_Task objective_. Exactly as they appear below, repeat the lines from the one with "(497, 206) = (507, 286): blue" through the one with "(391, 423) = (518, 538): black". Drop every picture.

_Provided entries_.

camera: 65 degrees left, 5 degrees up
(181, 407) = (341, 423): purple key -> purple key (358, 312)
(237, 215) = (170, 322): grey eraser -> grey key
* * *
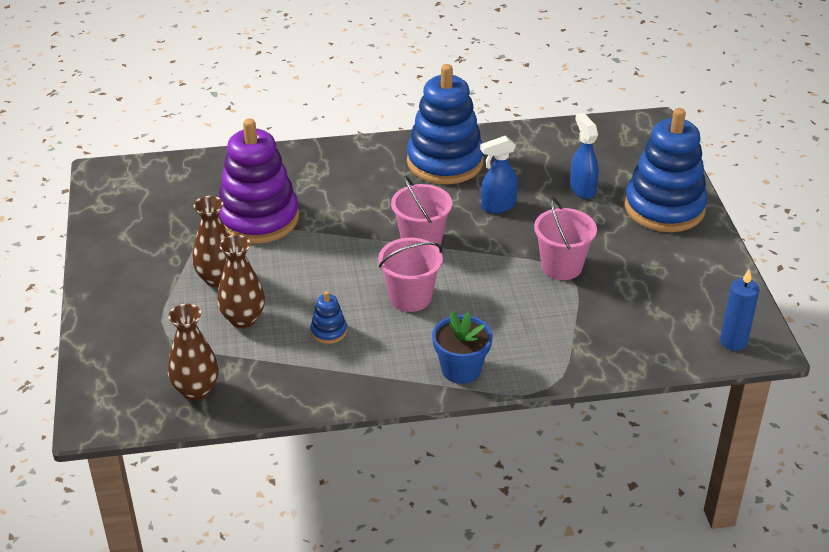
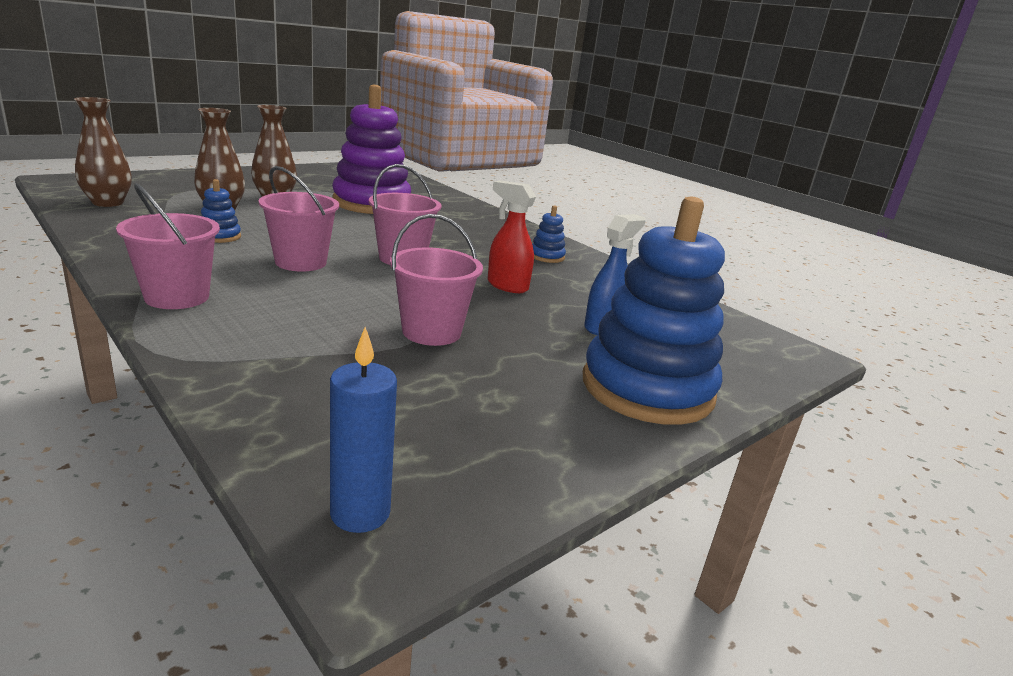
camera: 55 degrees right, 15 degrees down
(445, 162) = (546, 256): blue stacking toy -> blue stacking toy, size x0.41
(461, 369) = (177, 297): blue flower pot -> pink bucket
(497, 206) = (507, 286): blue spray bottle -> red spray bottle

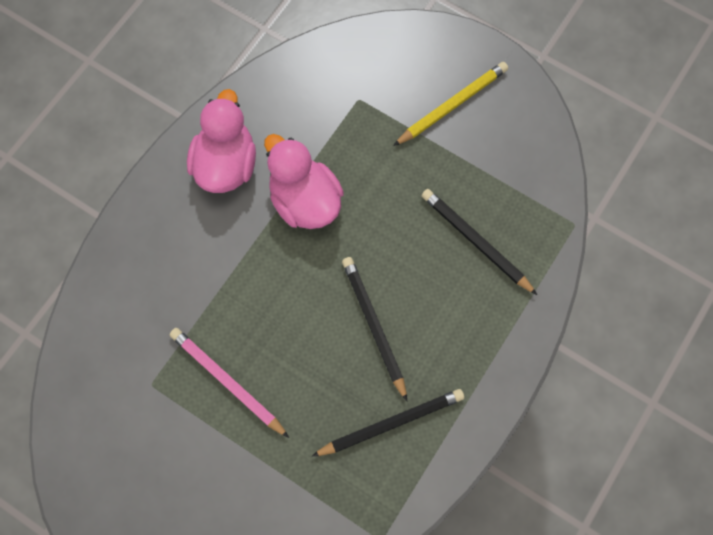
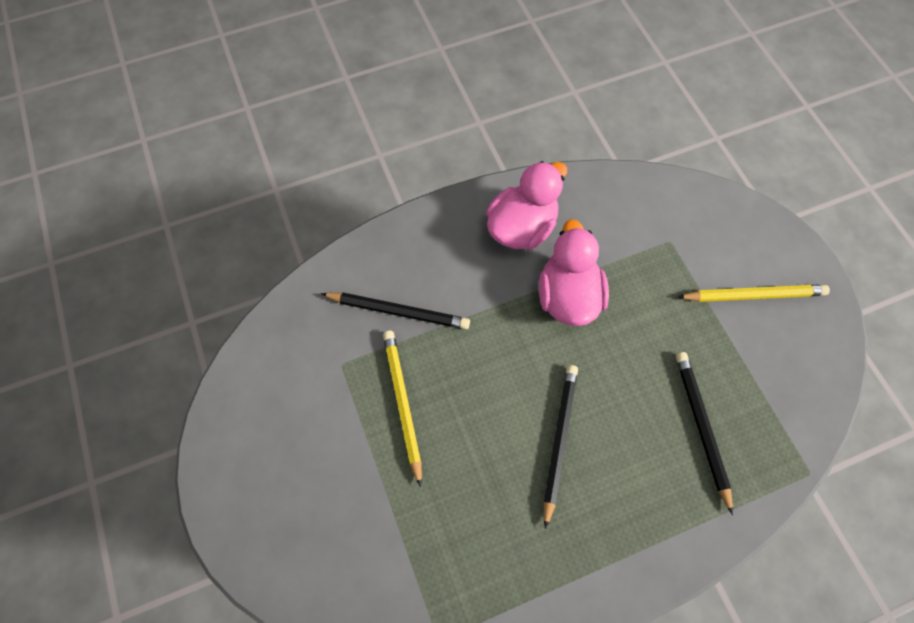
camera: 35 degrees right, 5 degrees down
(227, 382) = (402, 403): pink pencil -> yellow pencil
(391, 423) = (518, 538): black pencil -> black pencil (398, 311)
* * *
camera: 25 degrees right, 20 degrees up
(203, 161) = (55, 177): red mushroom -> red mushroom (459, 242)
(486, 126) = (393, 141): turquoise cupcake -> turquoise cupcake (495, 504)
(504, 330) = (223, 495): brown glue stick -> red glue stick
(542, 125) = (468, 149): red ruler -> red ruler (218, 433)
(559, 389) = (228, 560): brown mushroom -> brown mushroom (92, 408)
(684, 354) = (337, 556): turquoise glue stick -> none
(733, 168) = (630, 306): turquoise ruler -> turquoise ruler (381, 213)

_Task solution_.
(497, 206) = (507, 286): blue spray bottle -> red spray bottle

camera: 35 degrees right, 5 degrees down
(227, 382) = (402, 403): pink pencil -> yellow pencil
(391, 423) = (518, 538): black pencil -> black pencil (398, 311)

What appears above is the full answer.